RECORDS>

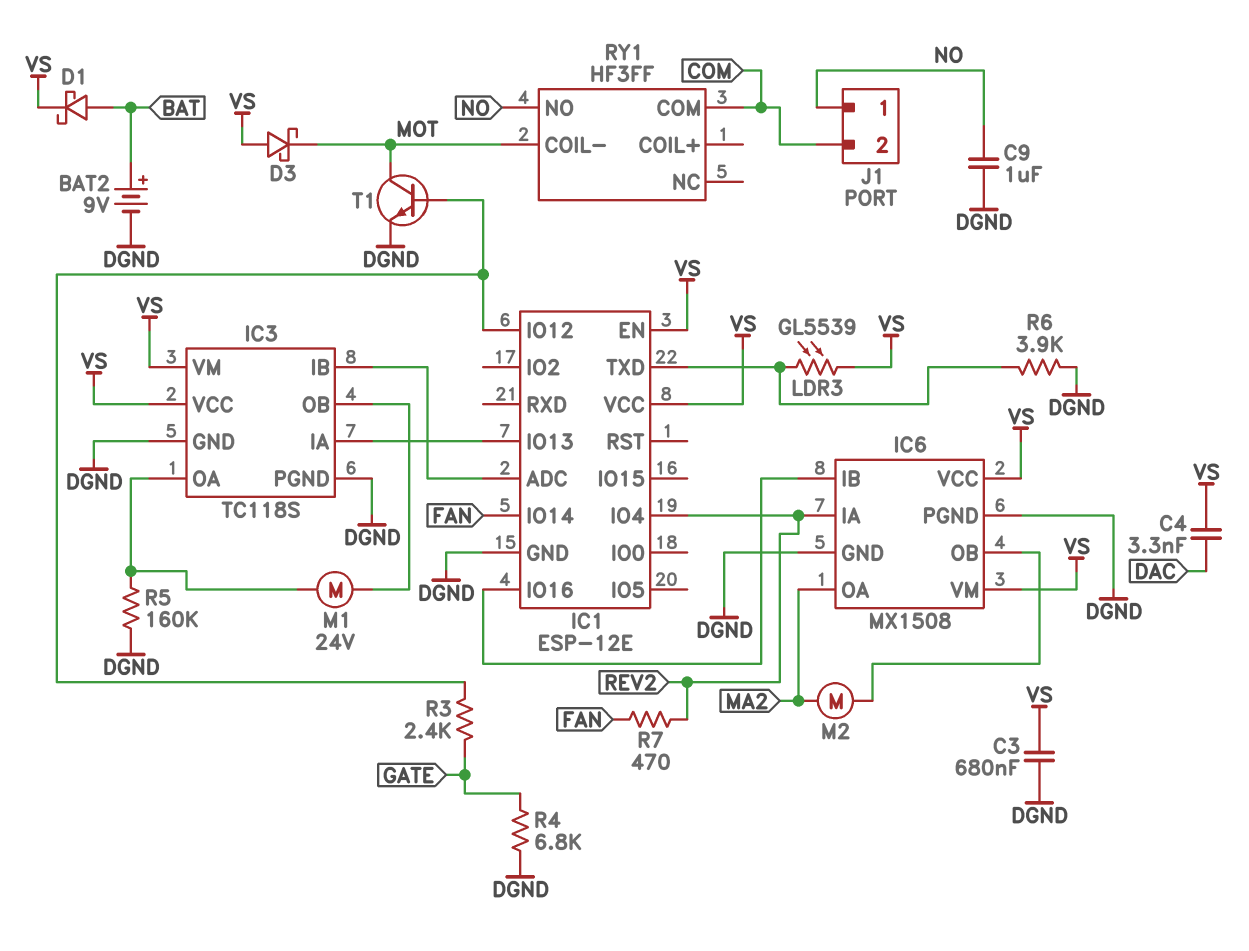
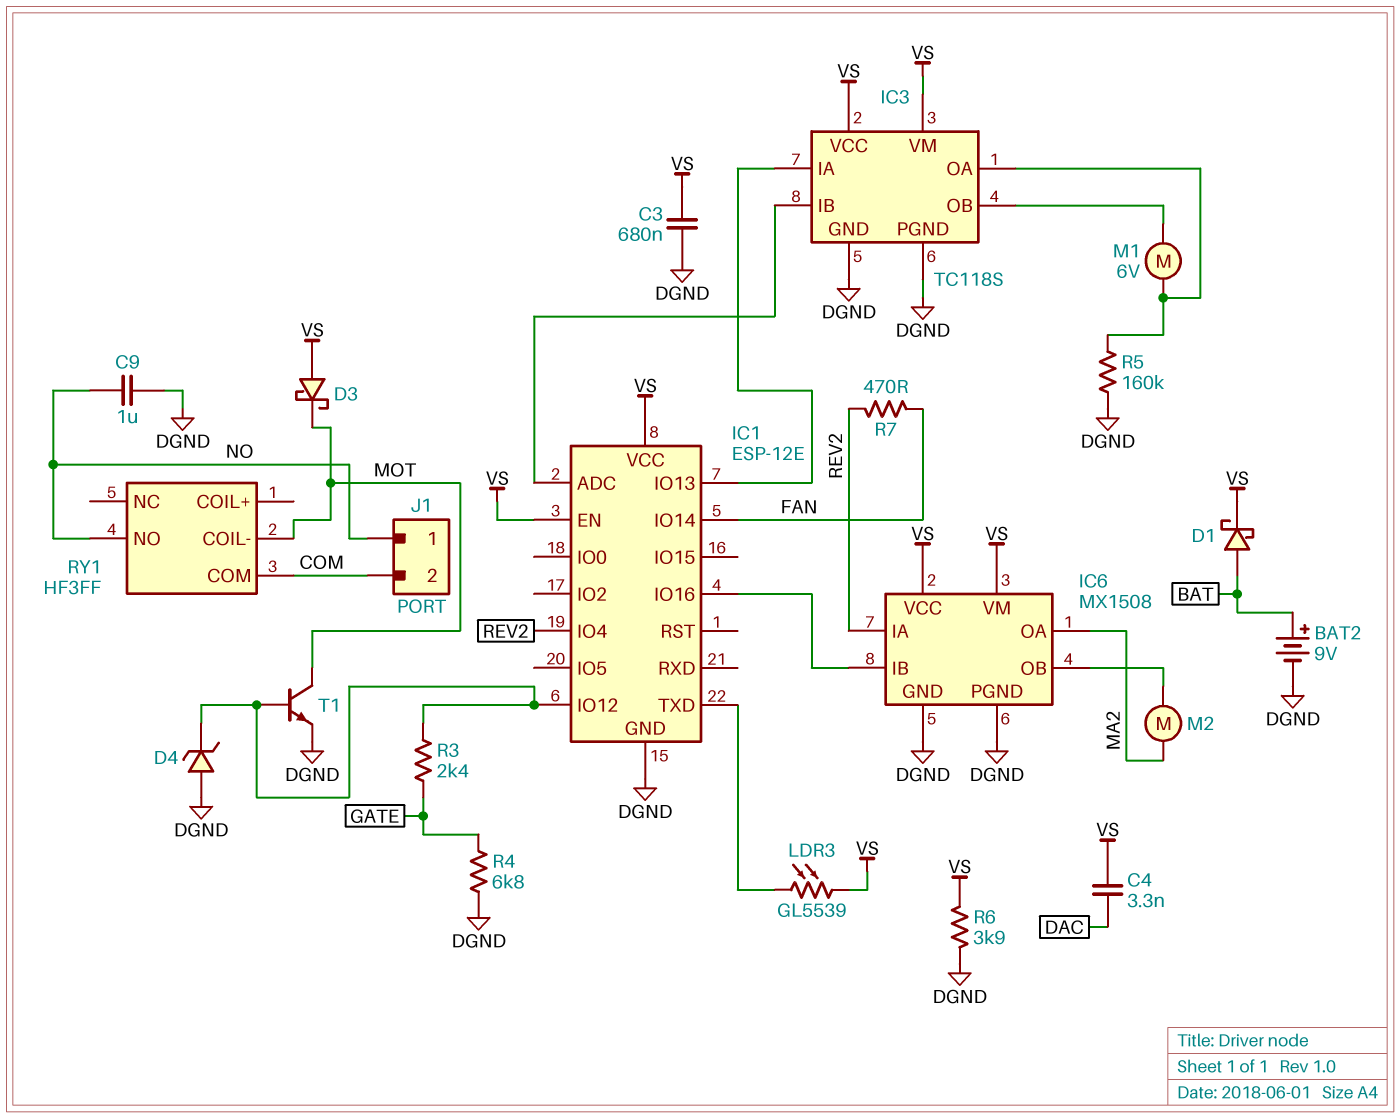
D4: none -> zener (A DGND, K IC1/IO12)
M1: motor 24V (IC3/OA, IC3/OB) -> motor 6V (IC3/OA, IC3/OB)
R6: 3.9k (DGND, IC1/TXD) -> 3.9k (DGND, VS)

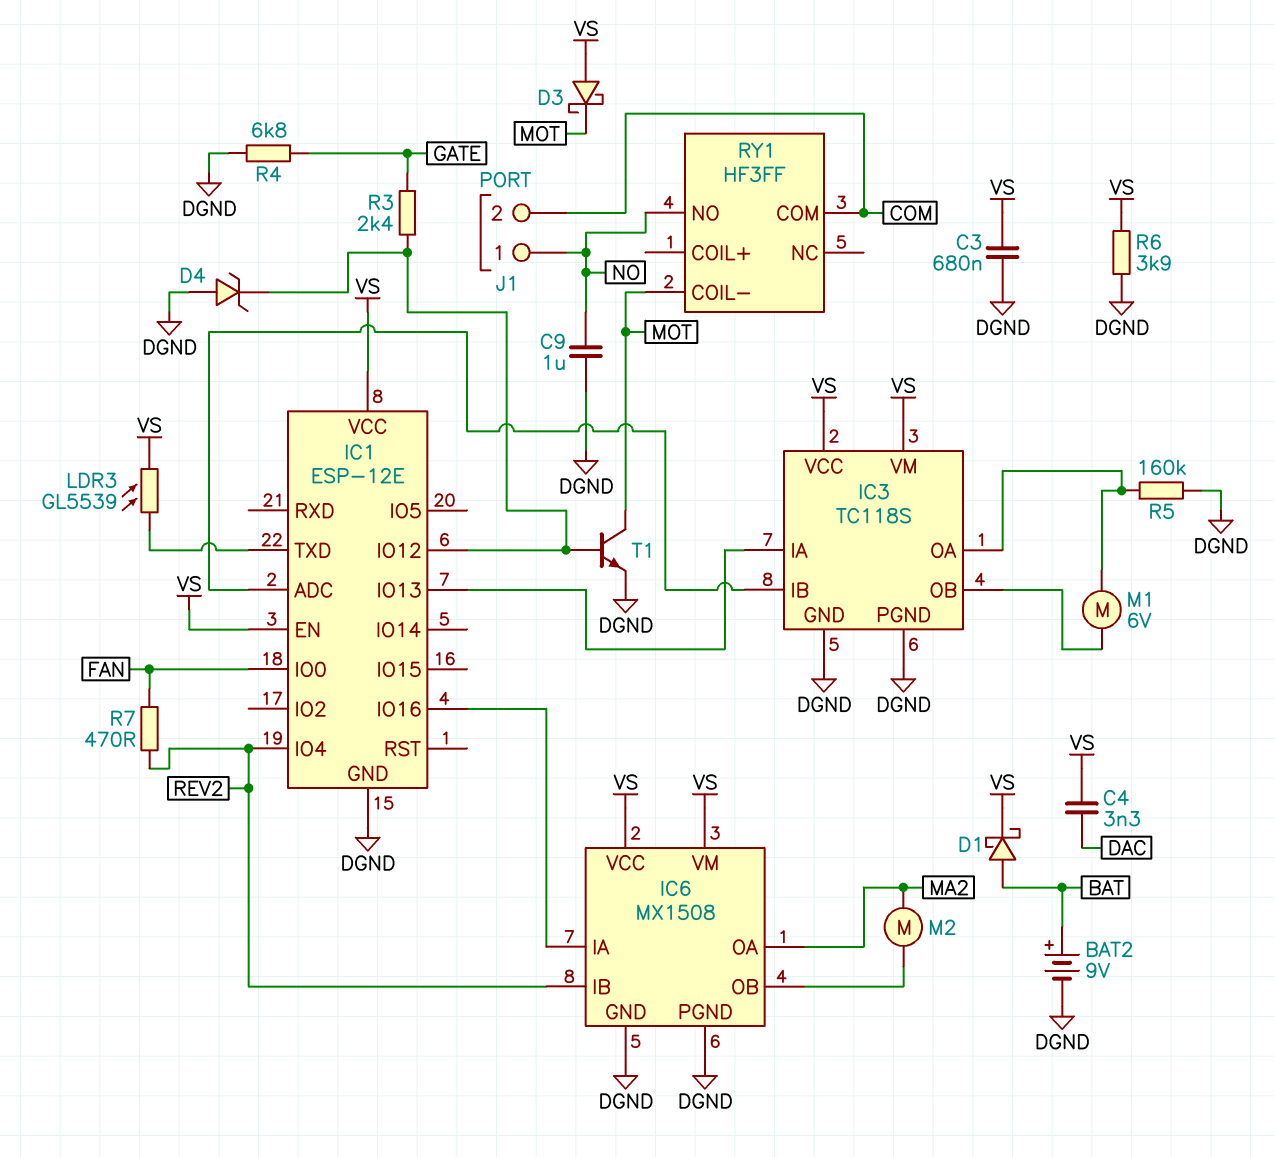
IC1 pin IO0: none -> FAN
IC1 pin IO14: FAN -> none
IC6 pin IA: REV2 -> IC1/IO16
IC6 pin IB: IC1/IO16 -> REV2

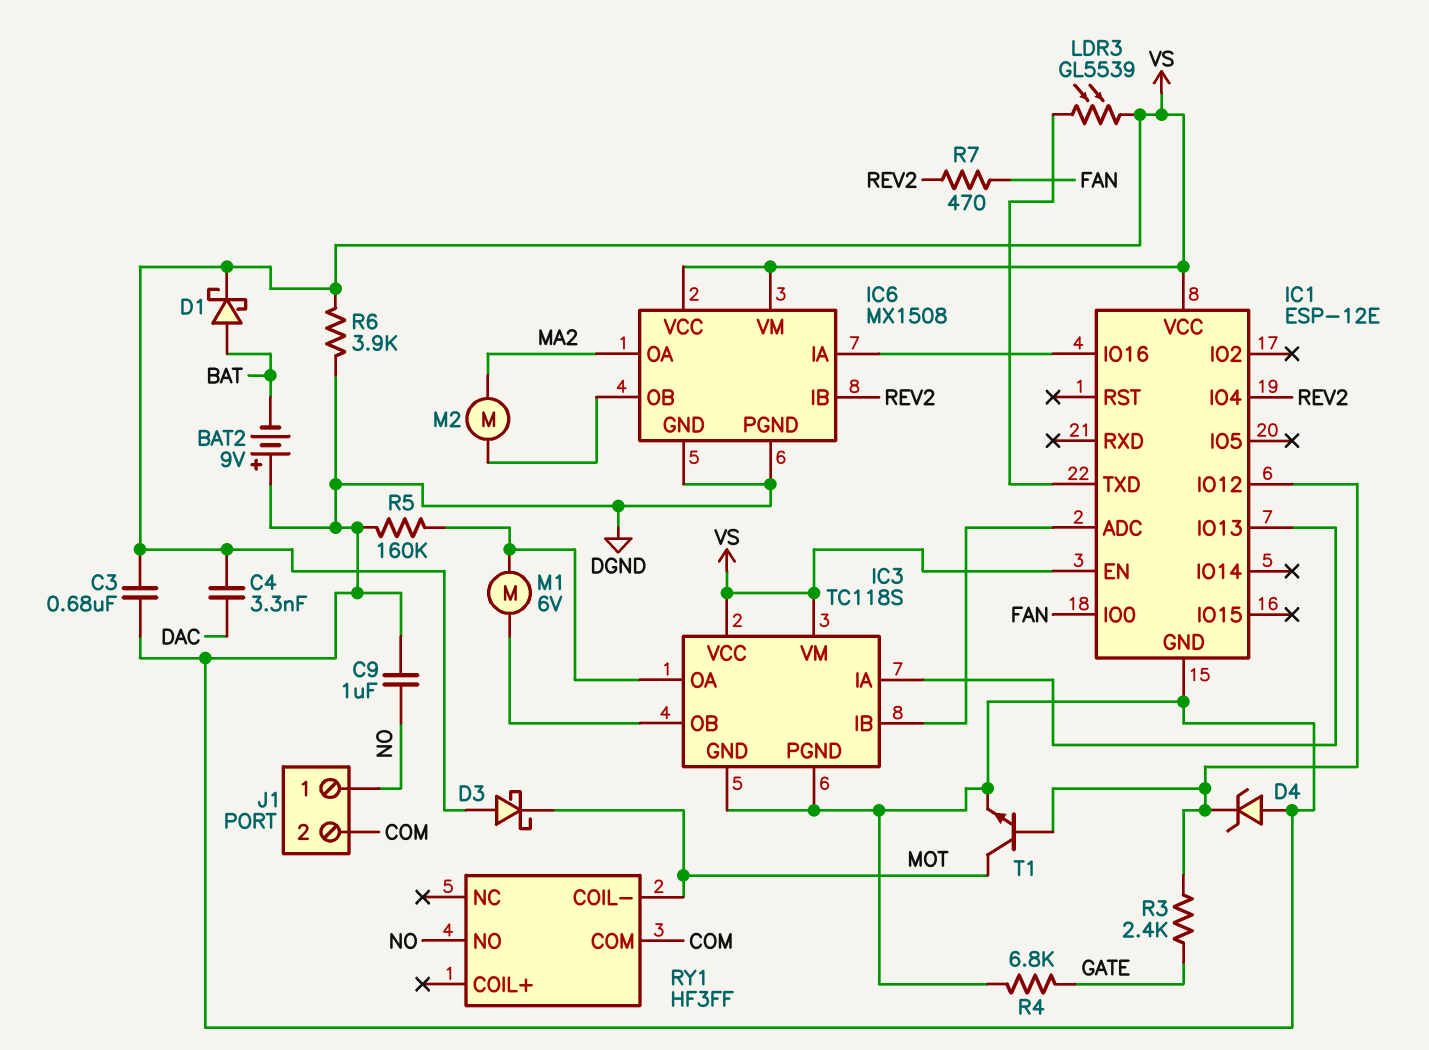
BAT2: 9V (plus BAT, minus DGND) -> 9V (plus DGND, minus BAT)

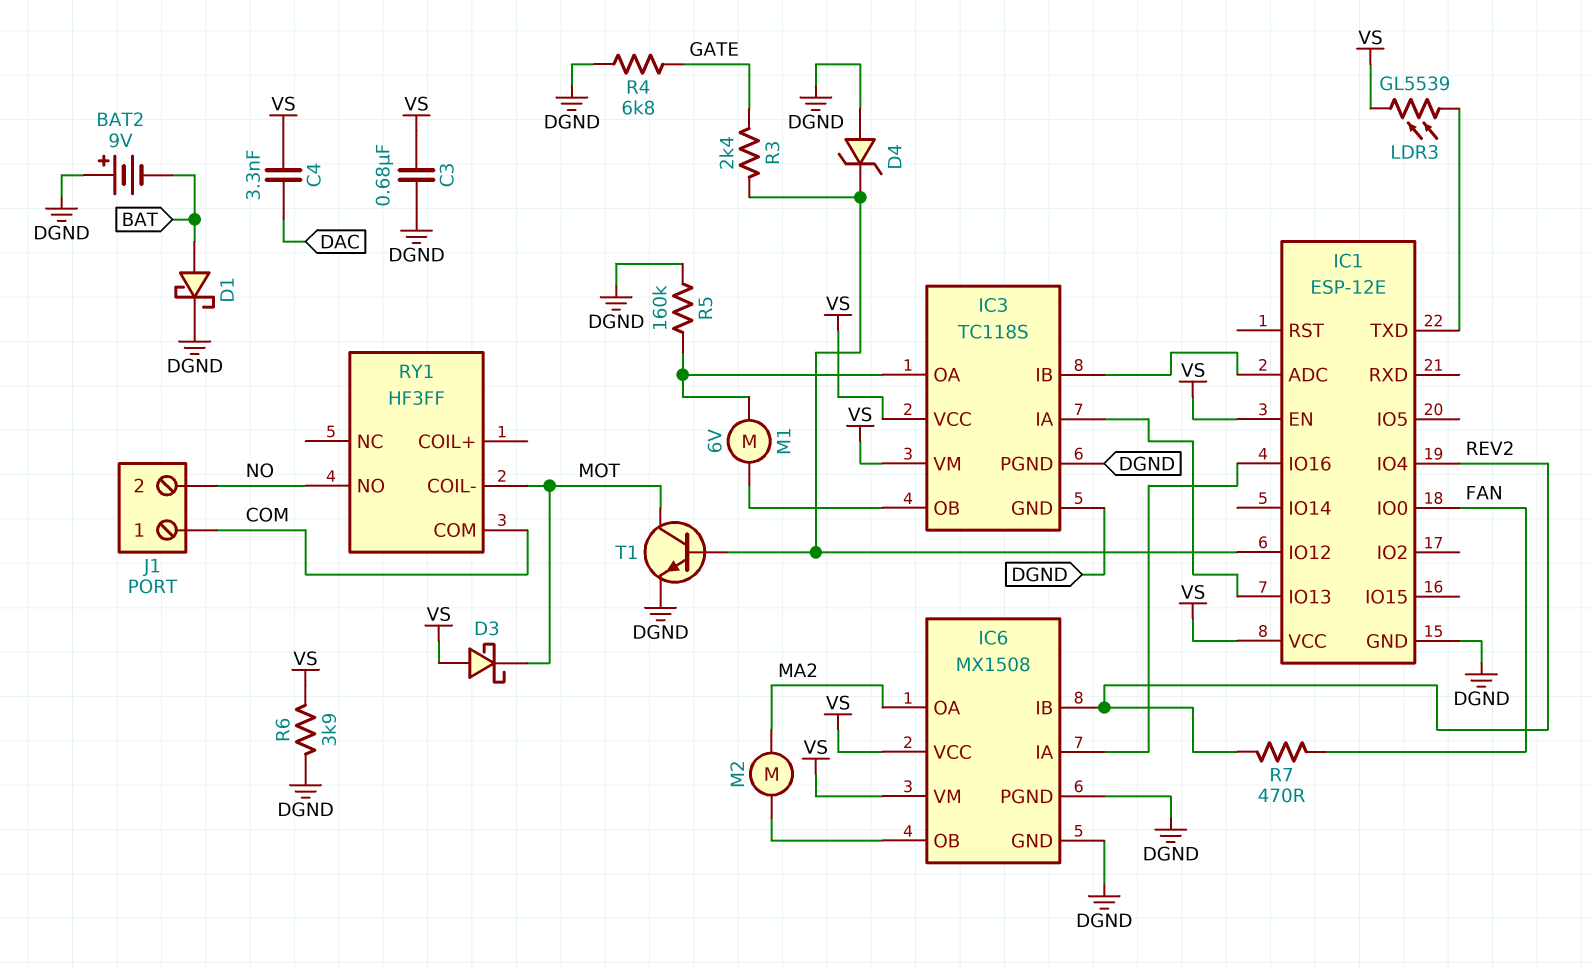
C9: 1uF (DGND, NO) -> none
D1: schottky (A BAT, K VS) -> schottky (A BAT, K DGND)
J1 pin 1: NO -> COM
J1 pin 2: COM -> NO

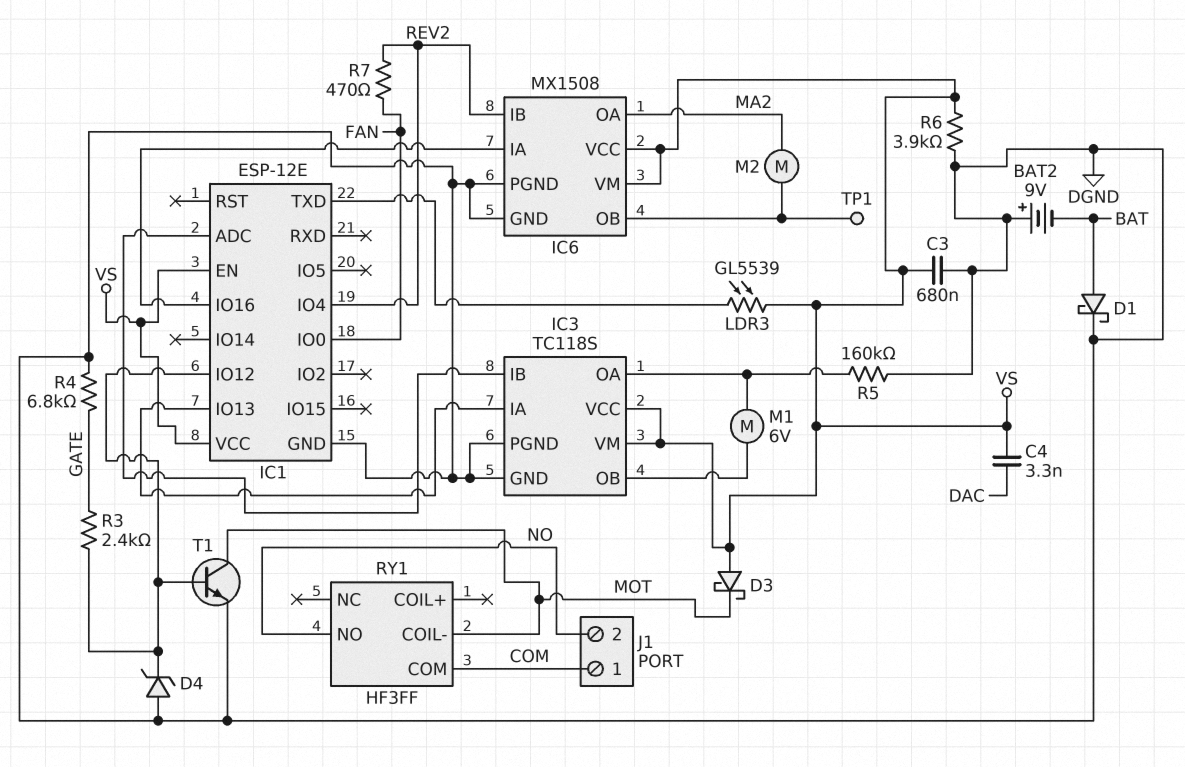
TP1: none -> test point (IC6/OB)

WHAT YOU NEED TO DO>
Check each line of the records for "DGND" and copy the ones that contain it.

FINISHED TASK>
D4: none -> zener (A DGND, K IC1/IO12)
R6: 3.9k (DGND, IC1/TXD) -> 3.9k (DGND, VS)
BAT2: 9V (plus BAT, minus DGND) -> 9V (plus DGND, minus BAT)
C9: 1uF (DGND, NO) -> none
D1: schottky (A BAT, K VS) -> schottky (A BAT, K DGND)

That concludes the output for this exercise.